EXERCISE GOAL: From the line holding "cyan arrow: (172, 89) -> (246, 139), moved" through the line holding "orange semicircle: (62, 71)" below, write out every line exactly; include both of those lines and drop the pictures.

INPUT RECORDS:
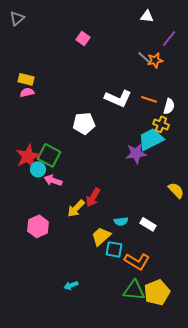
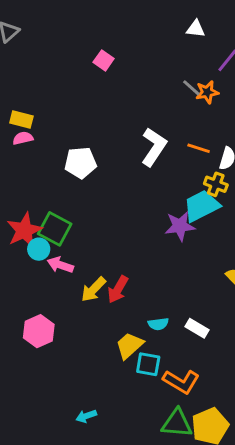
white L-shape: (118, 98) -> (154, 147), turned -80
white pentagon: (84, 123) -> (80, 163), moved
yellow arrow: (76, 208) -> (93, 289), moved

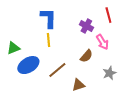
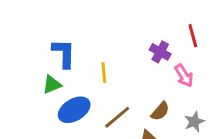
blue L-shape: (48, 18) -> (64, 53), moved
brown semicircle: (86, 56) -> (160, 111), moved

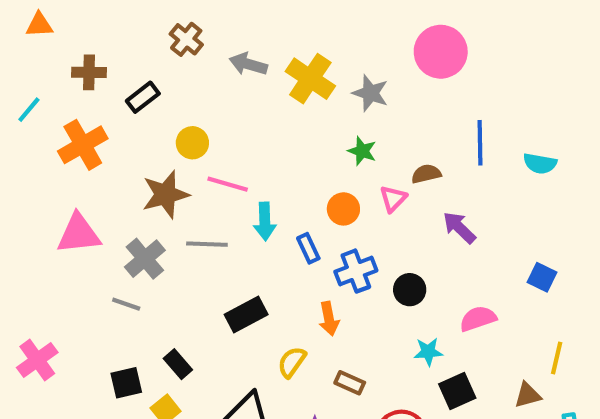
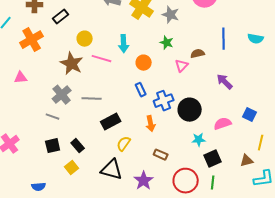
cyan semicircle: (540, 163) -> (256, 39), moved
brown star: (166, 194) -> (72, 64), turned -30
orange circle: (343, 209) -> (144, 63), moved
cyan arrow: (265, 221) -> (124, 44), moved
purple arrow: (459, 228) -> (225, 82), moved
pink triangle: (79, 234) -> (21, 78), moved, size x0.6
gray line: (207, 244) -> (92, 99), moved
blue square: (542, 277) -> (250, 115), moved
black circle: (410, 290) -> (190, 110), size x1.5
yellow semicircle: (292, 362) -> (124, 144), moved
black square: (126, 383) -> (53, 146), moved

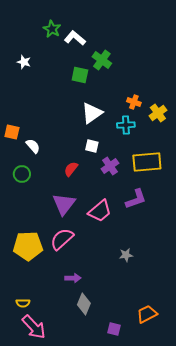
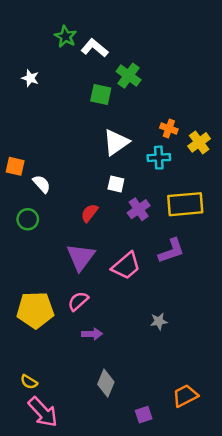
pink semicircle: (62, 239) -> (78, 301), size x0.7
purple arrow: (73, 278) -> (92, 334), moved
yellow semicircle: (23, 303) -> (29, 382), turned 32
purple square: (114, 329) -> (144, 415), turned -32

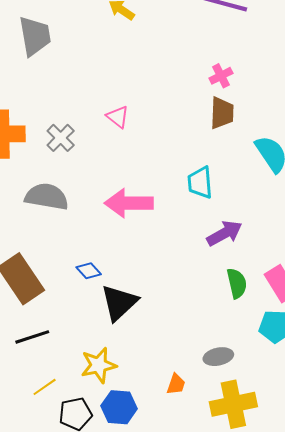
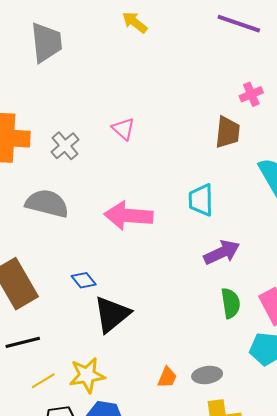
pink cross: (221, 76) -> (251, 94), moved
orange trapezoid: (176, 384) -> (167, 377), moved
yellow line: (45, 387) -> (43, 381), moved

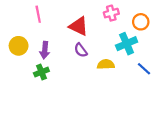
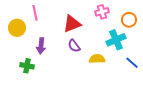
red triangle: (79, 26) -> (72, 24), turned -48
yellow circle: (19, 46) -> (17, 28), moved
green cross: (41, 72) -> (27, 66), moved, turned 32

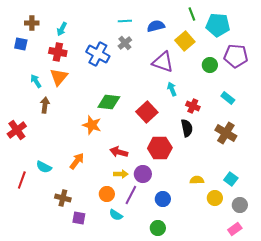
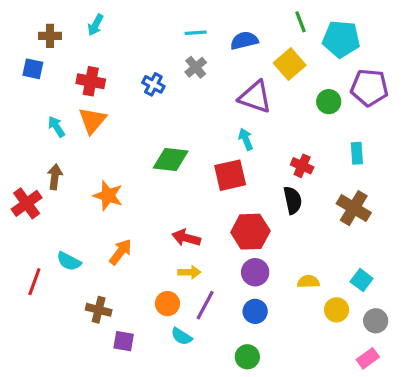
cyan arrow: (62, 29) -> (95, 25), moved
blue cross: (98, 54) -> (153, 84), size x0.6
cyan arrow: (172, 89) -> (246, 139), moved
cyan rectangle: (228, 98) -> (357, 153), turned 48
brown arrow: (45, 105) -> (55, 177), moved
red square: (147, 112) -> (230, 175), turned 30
orange star: (92, 125) -> (108, 196), moved
purple circle: (143, 174) -> (255, 272), moved

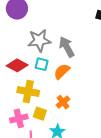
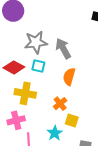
orange semicircle: (62, 71) -> (69, 77), moved, turned -30
yellow square: (40, 114) -> (72, 120), moved

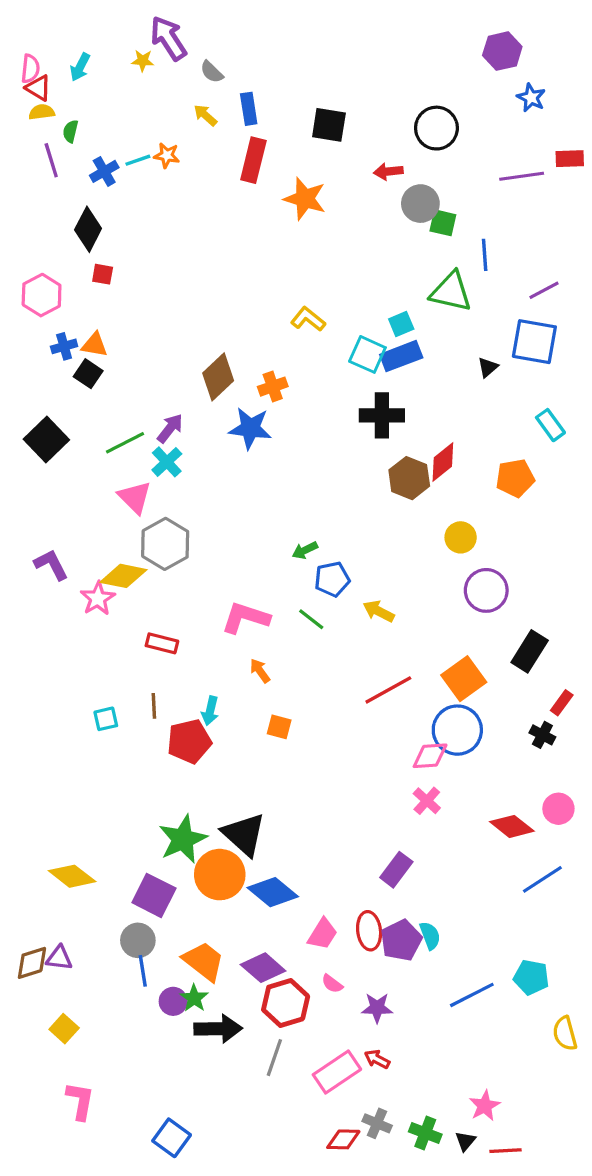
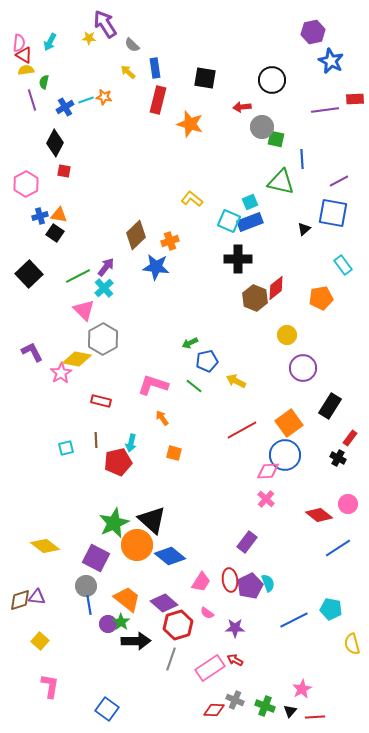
blue star: (531, 98) -> (331, 61), size x1.4

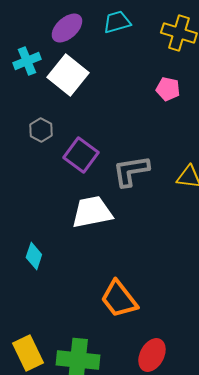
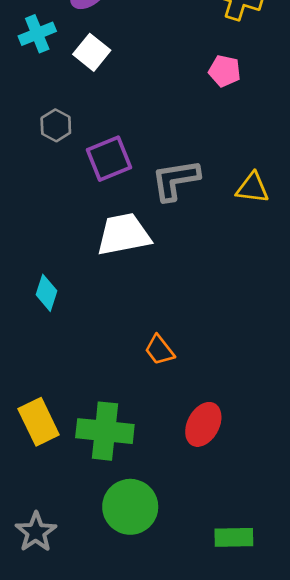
white square: (68, 75) -> (92, 52), size x0.7
purple square: (81, 155) -> (109, 159), turned 32
orange trapezoid: (119, 299) -> (159, 350), size x0.6

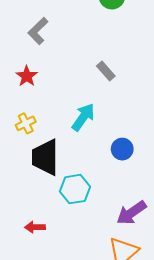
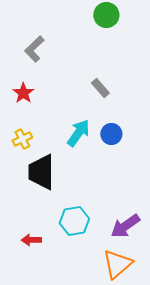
blue circle: (122, 149) -> (111, 134), moved
cyan hexagon: (75, 189) -> (74, 221), moved

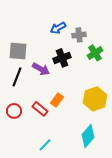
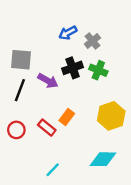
gray cross: (79, 35) -> (92, 41), turned -32
green cross: (95, 53) -> (98, 70), moved, turned -35
cyan diamond: (88, 136) -> (103, 159), turned 50

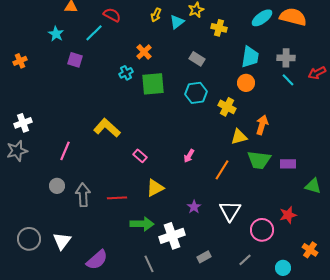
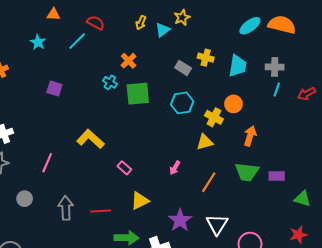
yellow cross: (219, 28) -> (206, 58), moved
purple square: (75, 60) -> (54, 89), moved
cyan cross: (126, 73) -> (110, 82), turned -32
red arrow: (317, 73) -> (307, 94), moved
cyan line: (288, 80) -> (277, 90), turned 64
orange circle: (246, 83) -> (234, 104), moved
yellow triangle: (239, 137) -> (205, 142), moved
gray circle: (57, 186) -> (25, 199), moved
purple star: (194, 207) -> (180, 220), size x1.6
red star: (288, 215) -> (298, 235), moved

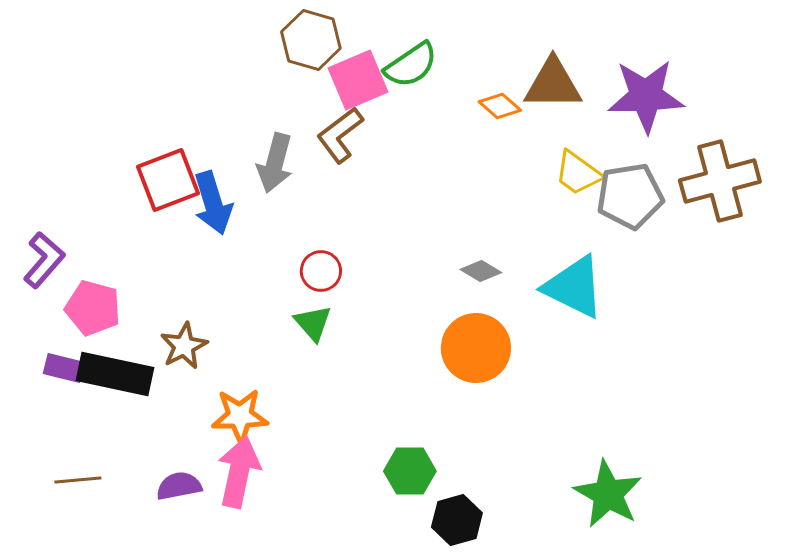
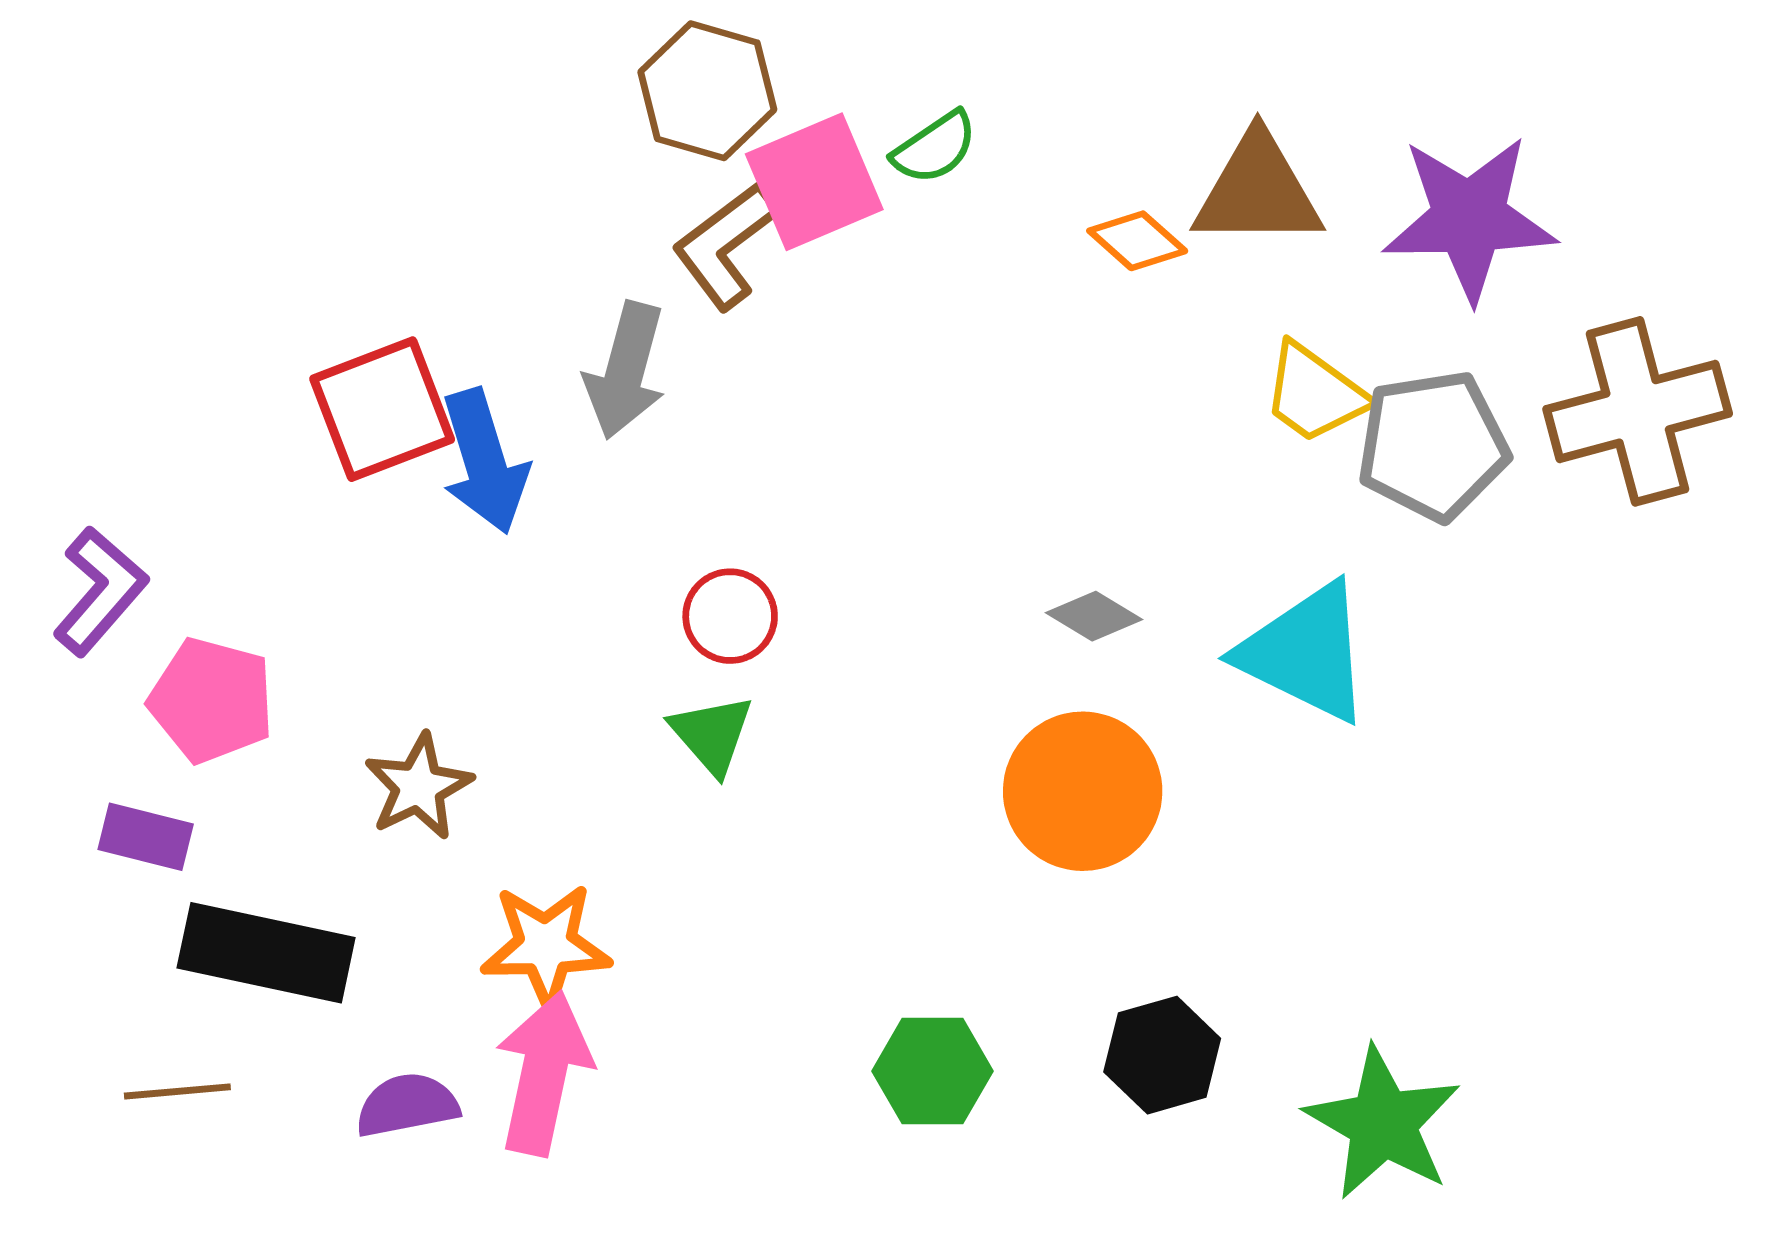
green semicircle: (411, 65) -> (935, 148), size x0.7
brown L-shape: (340, 135) -> (726, 245), moved
black rectangle: (115, 374) -> (266, 953), moved
black hexagon: (457, 520) -> (1162, 1055), moved

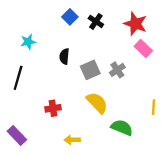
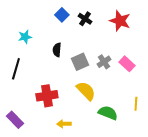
pink rectangle: (143, 49) -> (127, 64), moved
yellow line: (153, 107) -> (136, 104), moved
red cross: (53, 108) -> (47, 96), size x1.5

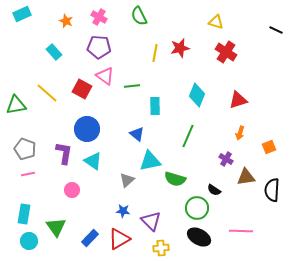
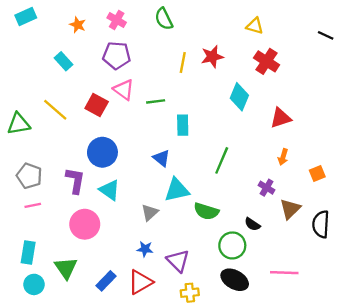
cyan diamond: (197, 95) -> (239, 97), moved
brown triangle: (246, 177) -> (290, 209), turned -36
pink circle: (72, 190) -> (85, 224), size x1.6

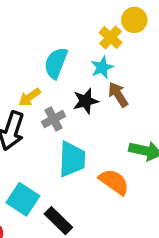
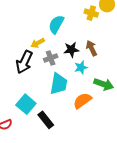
yellow cross: (110, 37) -> (91, 13), turned -32
cyan star: (102, 67) -> (81, 67), moved
orange semicircle: (114, 182) -> (82, 101), turned -78

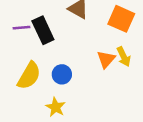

EXPECTED OUTPUT:
cyan arrow: (172, 89) -> (246, 139), moved
cyan rectangle: (228, 98) -> (357, 153), turned 48
brown arrow: (45, 105) -> (55, 177), moved
red square: (147, 112) -> (230, 175), turned 30
orange star: (92, 125) -> (108, 196), moved
purple circle: (143, 174) -> (255, 272), moved

orange semicircle: (62, 71) -> (69, 77), moved, turned -30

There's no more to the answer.